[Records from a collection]
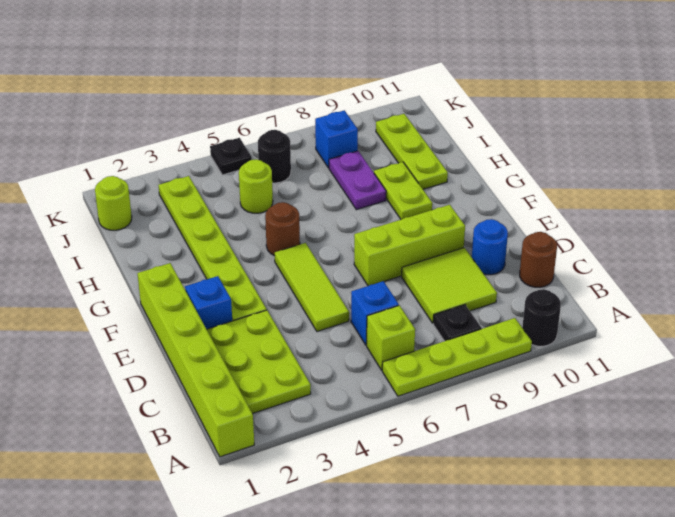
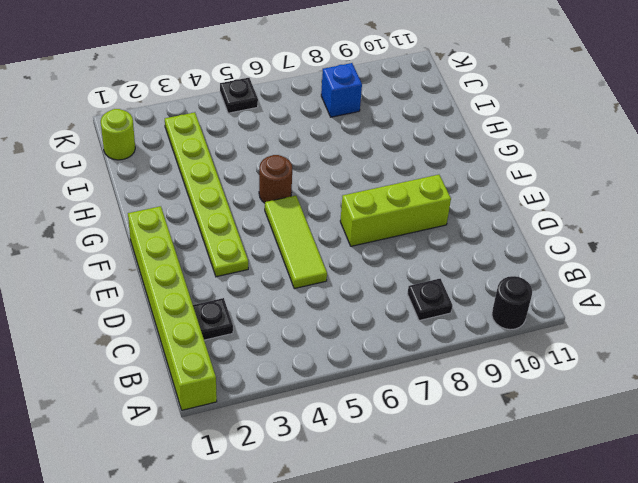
black plate C2 level 1 -> lime plate B2:D3 level 1
none -> lime plate A6:A9 level 1
none -> lime brick B6 level 1
none -> blue brick C6 level 1

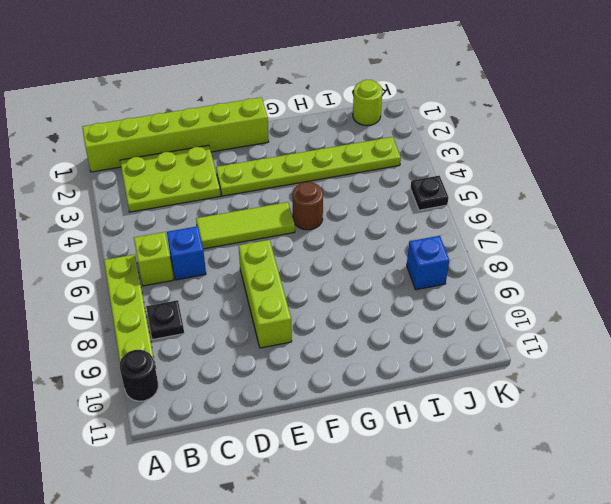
none -> lime tile C8:D9 level 1
none -> brown round brick C11 level 1
none -> blue round brick D10 level 1

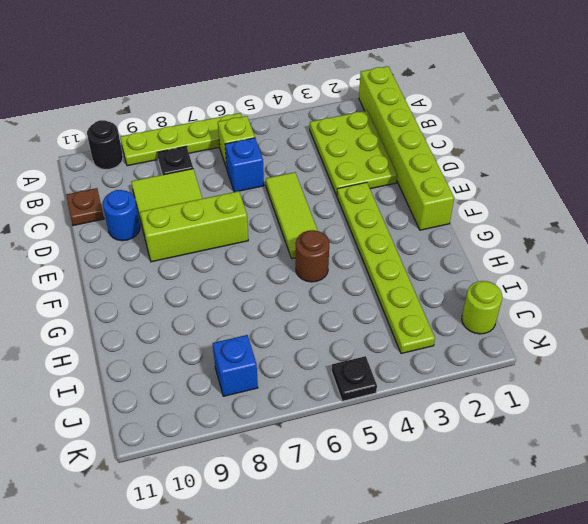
brown plate C11 level 1 -> brown round brick C11 level 1
none -> blue brick E2 level 1
none -> lime plate G9:H9 level 1
none -> purple plate H8:I8 level 1

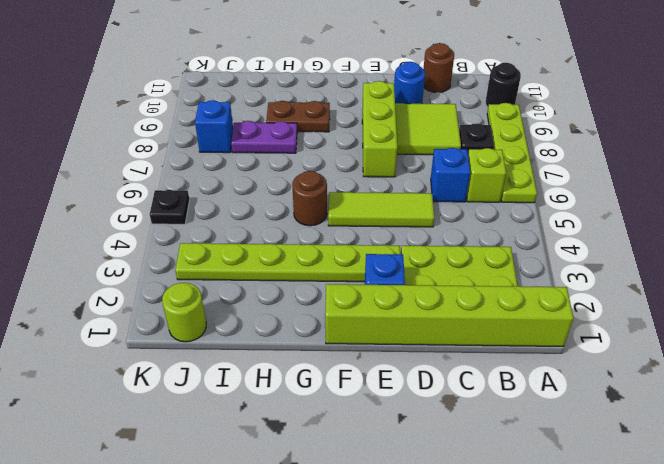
brown plate G9:H9 level 1 -> lime plate G9:H9 level 1
none -> lime plate H10:J10 level 1
none -> lime round brick I5 level 1
none -> black round brick J6 level 1

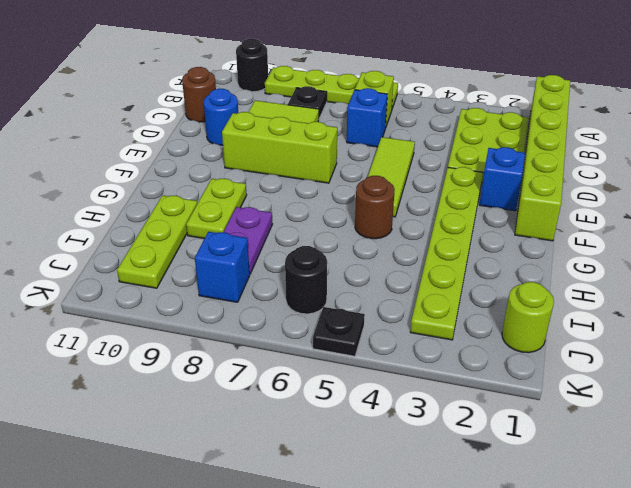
none -> lime round brick I5 level 1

Task instructions ▸ Please write out all of the data verbatim, with no pictures in the copy.

Answer area ▸
black plate C2 level 1 -> lime plate B2:D3 level 1
none -> lime plate A6:A9 level 1
none -> lime brick B6 level 1
none -> blue brick C6 level 1

none -> lime tile C8:D9 level 1
none -> brown round brick C11 level 1
none -> blue round brick D10 level 1

brown plate C11 level 1 -> brown round brick C11 level 1
none -> blue brick E2 level 1
none -> lime plate G9:H9 level 1
none -> purple plate H8:I8 level 1

brown plate G9:H9 level 1 -> lime plate G9:H9 level 1
none -> lime plate H10:J10 level 1
none -> lime round brick I5 level 1
none -> black round brick J6 level 1

none -> lime round brick I5 level 1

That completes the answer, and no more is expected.